*** PROVIDED INFORMATION

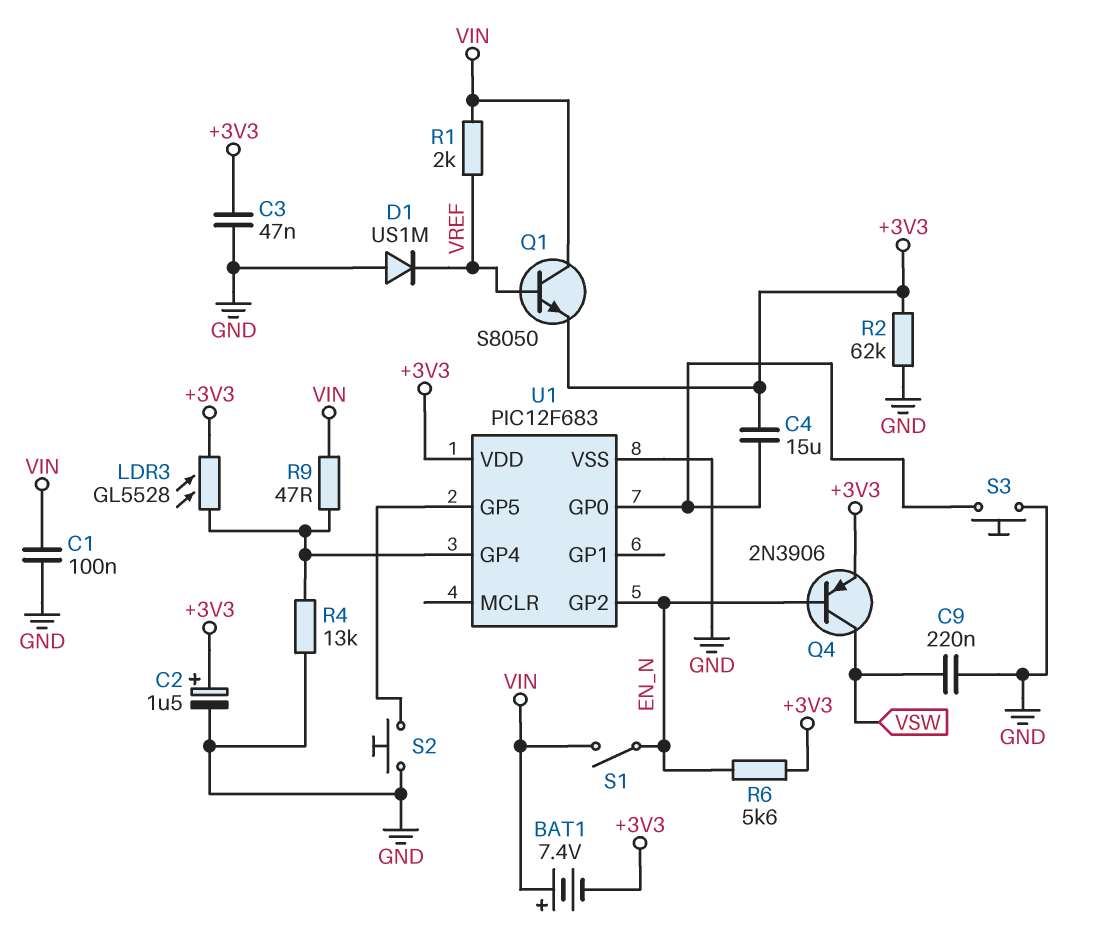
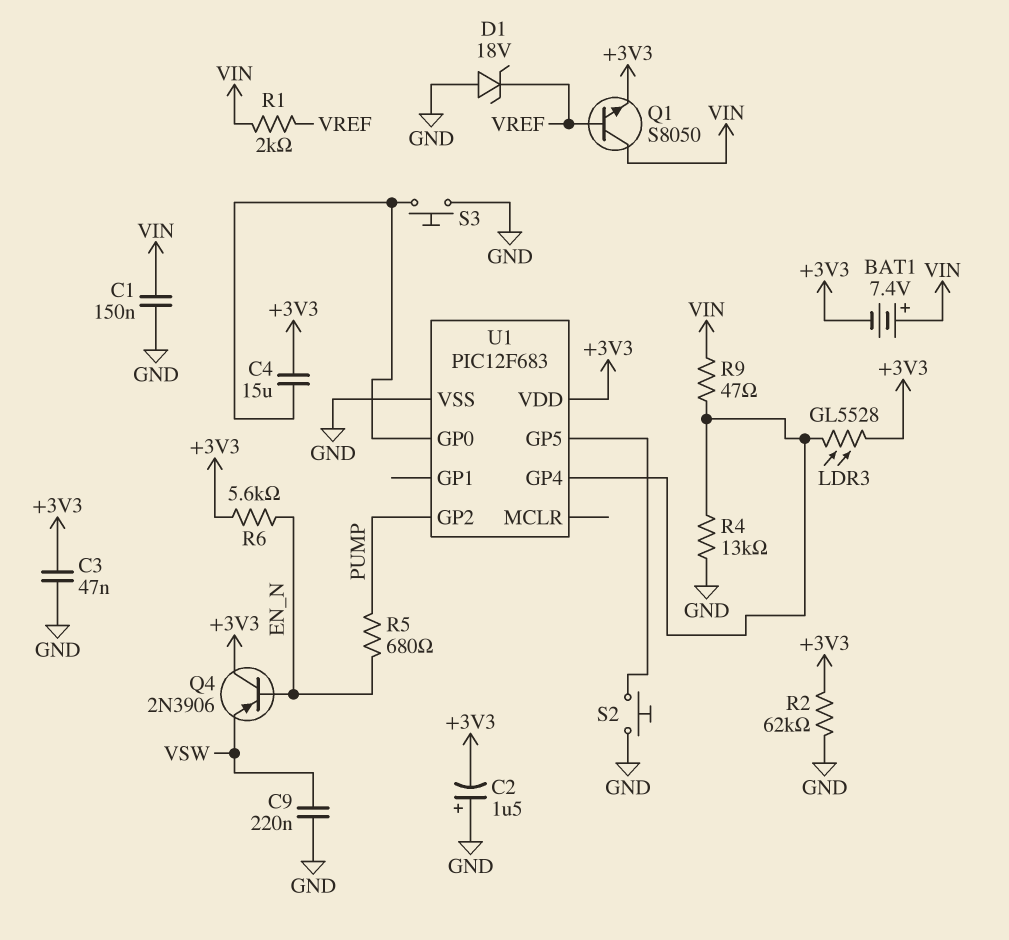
C1: 100nF (GND, VIN) -> 150nF (GND, VIN)
C2: 1.5uF (plus +3V3, minus GND) -> 1.5uF (plus GND, minus +3V3)
D1: diode US1M (A GND, K VREF) -> zener 18V (A GND, K VREF)
Q4: PNP 2N3906 (B EN_N, C VSW, E +3V3) -> PNP 2N3906 (B EN_N, C +3V3, E VSW)
R5: none -> 680 (EN_N, PUMP)
S1: switch (EN_N, VIN) -> none
U1 pin GP2: EN_N -> PUMP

******

Exactly the lines from the one containing "R5: none -> 680 (EN_N, PUMP)" through the final line of the records must appear in your reply, and no others.

(EXPECTED OUTPUT):
R5: none -> 680 (EN_N, PUMP)
S1: switch (EN_N, VIN) -> none
U1 pin GP2: EN_N -> PUMP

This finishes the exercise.